▶ TO-DO ITEM: No pictures belong in the copy. Retype exactly, and only, the stretch of lines below from the one with "[(153,398),(25,460),(34,481),(163,417),(153,398)]" through the one with "[(231,556),(118,615),(176,615),(243,580),(231,556)]".

Closed vertex rings
========

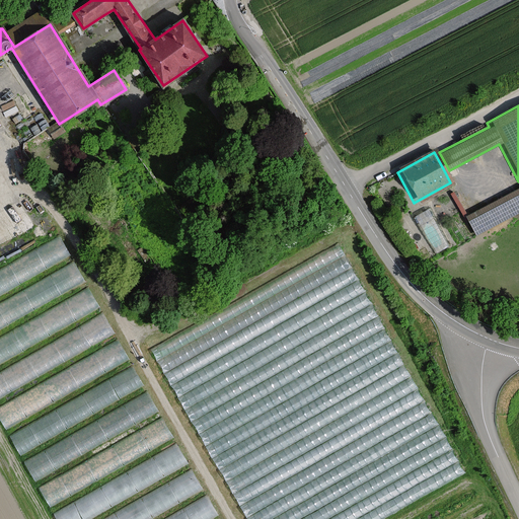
[(518,192),(464,220),(472,235),(518,210),(518,192)]
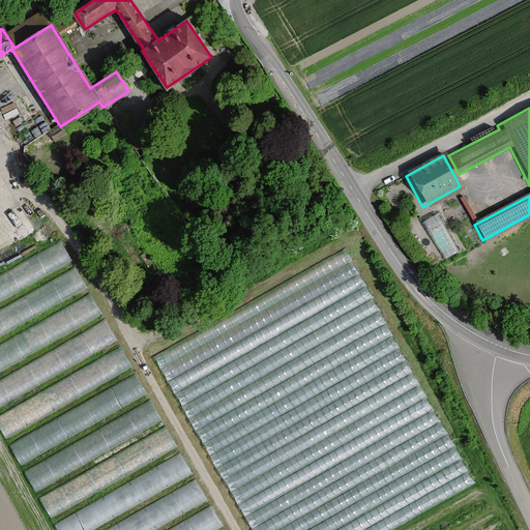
[(438,212),(421,222),(443,262),(460,253),(438,212)]
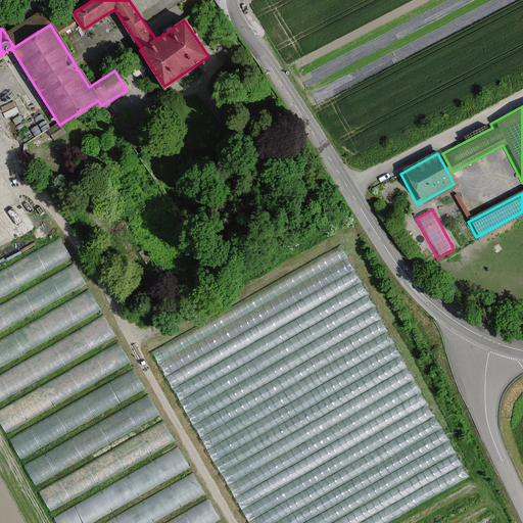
[(63,238),(0,269),(0,271),(8,288),(73,256),(63,238)]
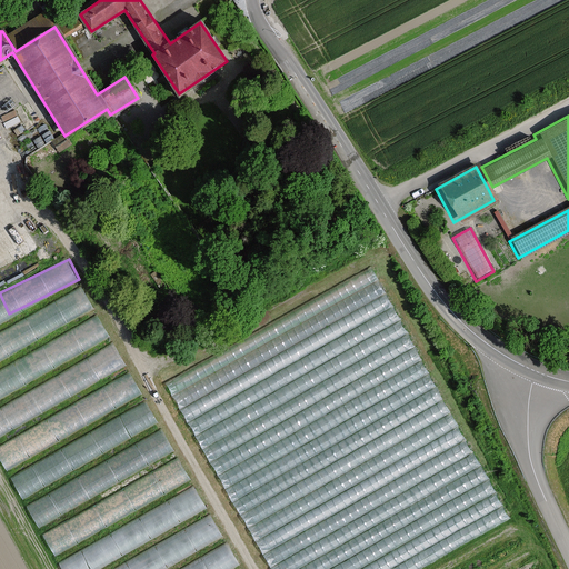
[(272,328),(173,379),(270,568),(390,568),(397,556),(353,557),(375,537),(361,510),(368,515),(379,491),(412,475),(412,499),(445,483),(435,507),(453,496),(455,516),(437,532),(513,530),(382,276),(336,300),(315,345),(330,352),(302,352),(297,358),(301,361),(270,362),(270,330),(272,328)]
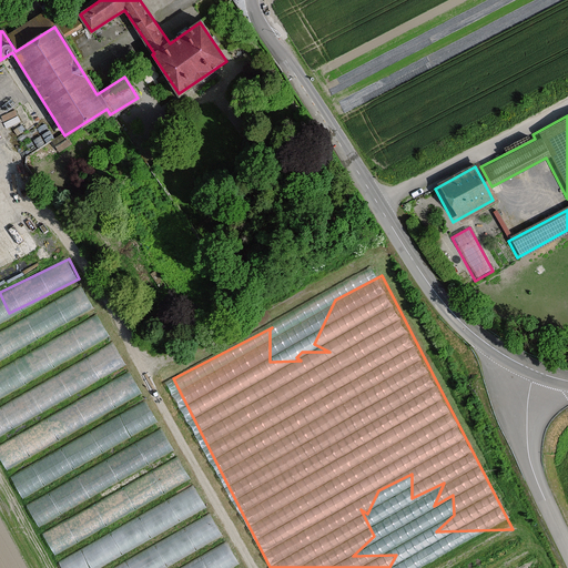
[(57,298),(68,320),(94,306),(83,284),(57,298)]
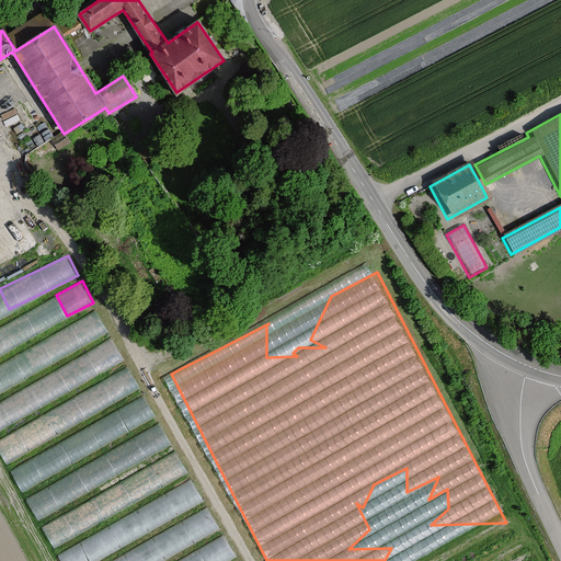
[(0,387),(111,335),(101,312),(0,359),(0,387)]
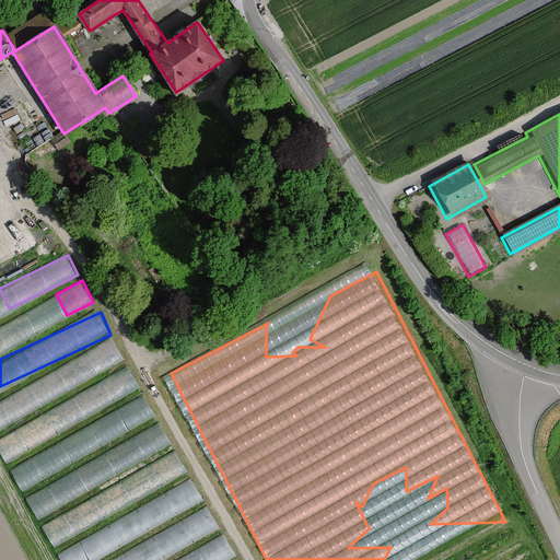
[(0,424),(127,360),(115,337),(0,396),(0,424)]
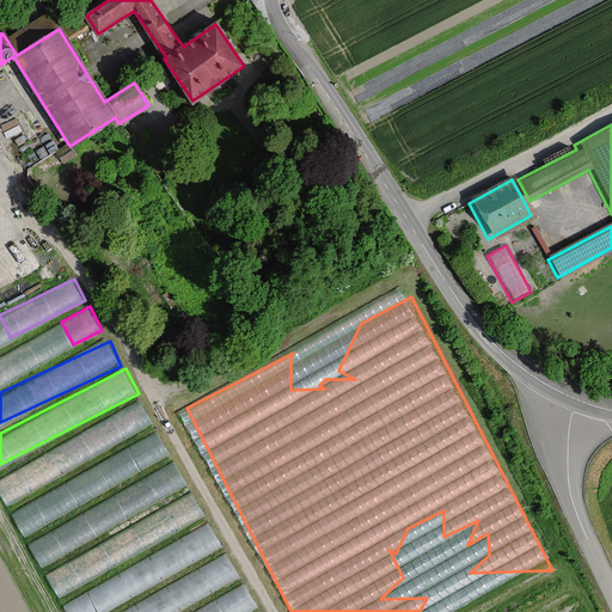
[(0,487),(6,499),(157,428),(145,402),(0,470),(0,487)]
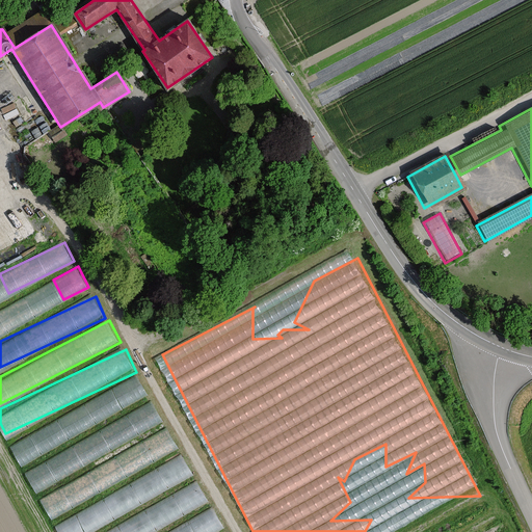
[(21,461),(150,396),(139,375),(10,440),(21,461)]
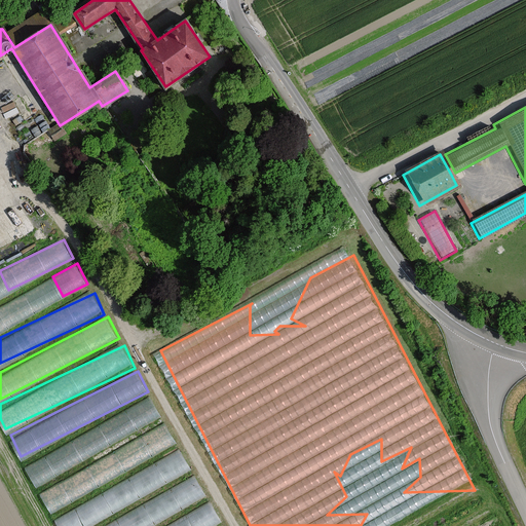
[(153,398),(25,460),(34,481),(163,417),(153,398)]
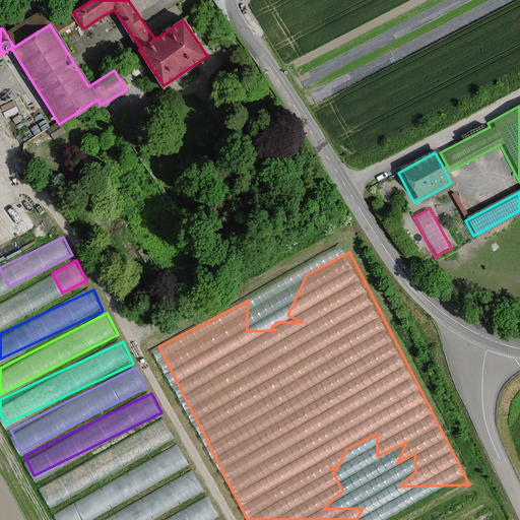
[(50,503),(177,440),(167,418),(40,481),(50,503)]
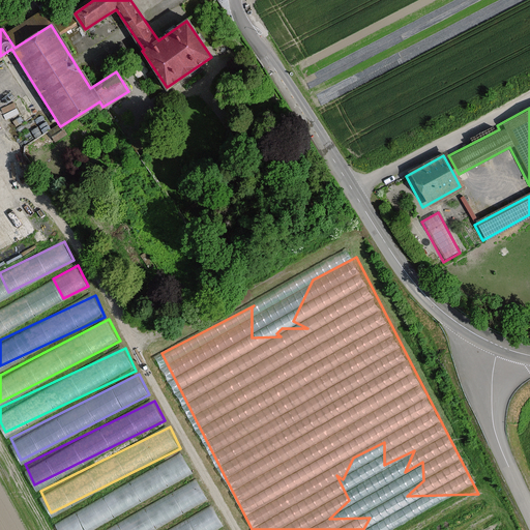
[(60,529),(87,529),(195,473),(183,451),(55,520),(60,529)]
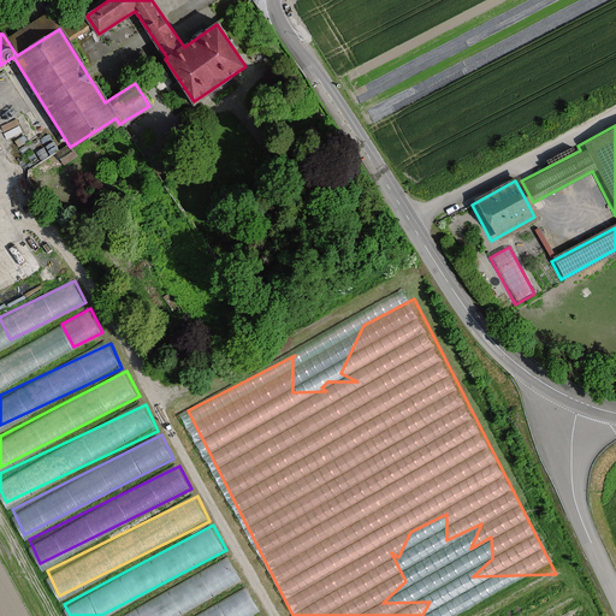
[(231,556),(118,615),(176,615),(243,580),(231,556)]
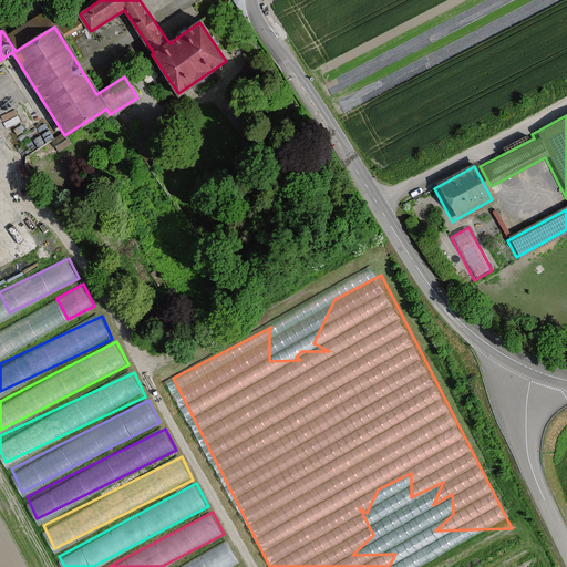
[(230,543),(181,566),(237,566),(241,565),(230,543)]
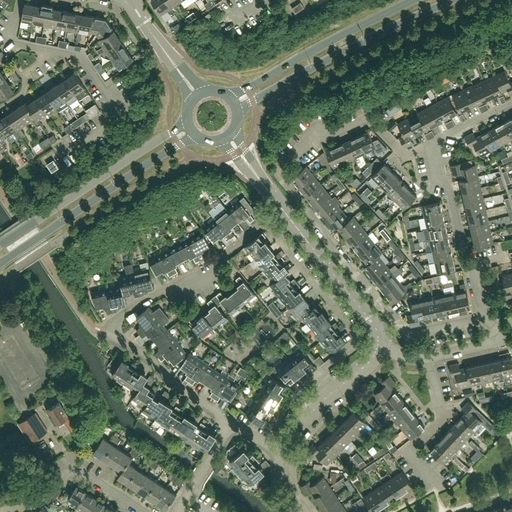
[(0,0),(0,7),(4,9),(9,0),(0,0)]
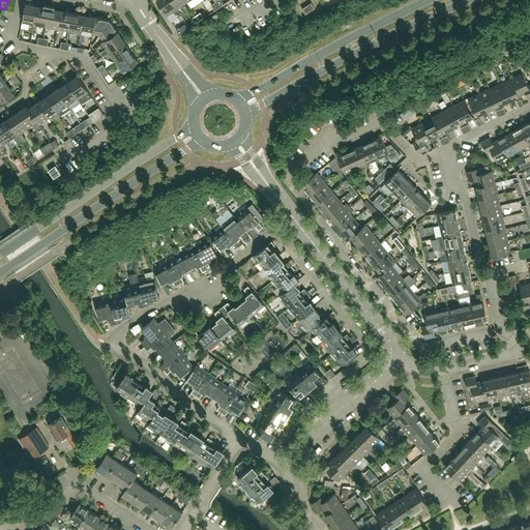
[(177,8),(171,0),(156,0),(167,16),(173,11),(178,18),(181,15),(177,8)]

========

▶ WRITTEN RESPONSE:
[(153,398),(25,460),(34,481),(163,417),(153,398)]
[(50,503),(177,440),(167,418),(40,481),(50,503)]
[(60,529),(87,529),(195,473),(183,451),(55,520),(60,529)]
[(231,556),(118,615),(176,615),(243,580),(231,556)]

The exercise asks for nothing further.